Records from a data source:
»»
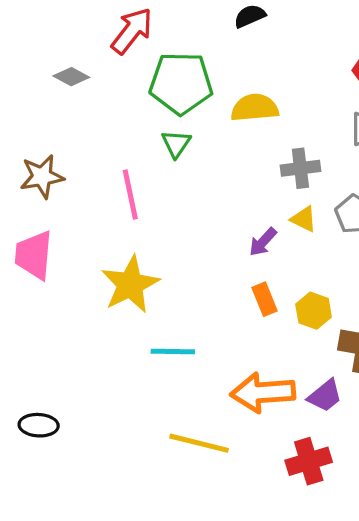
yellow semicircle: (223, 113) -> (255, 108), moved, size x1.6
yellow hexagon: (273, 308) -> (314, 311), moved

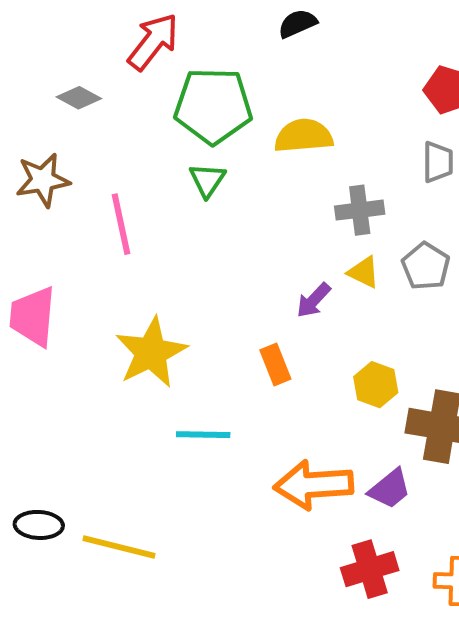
brown star: (42, 176) -> (43, 180), moved
pink line: (130, 194) -> (121, 224), moved
orange rectangle: (264, 299) -> (275, 365), moved
yellow line: (199, 443) -> (119, 547), moved

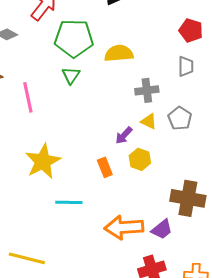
yellow hexagon: (376, 385) -> (140, 159), moved

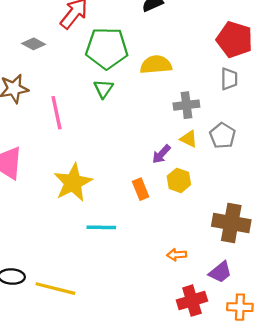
red pentagon: (191, 30) -> (235, 40), size x1.4
orange arrow: (124, 227) -> (177, 255), moved, size x0.5
purple trapezoid: (162, 229) -> (220, 272), moved

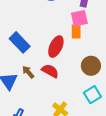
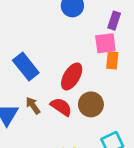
orange rectangle: (76, 31) -> (112, 60), moved
brown circle: (91, 66) -> (91, 104), moved

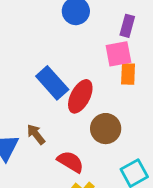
blue rectangle: (26, 67) -> (52, 83), moved
red semicircle: (61, 107) -> (70, 162), moved

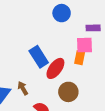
purple rectangle: (127, 26) -> (93, 28), turned 64
orange rectangle: (128, 74) -> (80, 58), moved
««
> [PROBLEM] For each line in the records that contains the word "orange", make a copy.

> [RESULT OF THE TASK]
orange rectangle: (264, 299) -> (275, 365), moved
orange arrow: (124, 227) -> (177, 255), moved, size x0.5
orange rectangle: (76, 31) -> (112, 60), moved
orange rectangle: (128, 74) -> (80, 58), moved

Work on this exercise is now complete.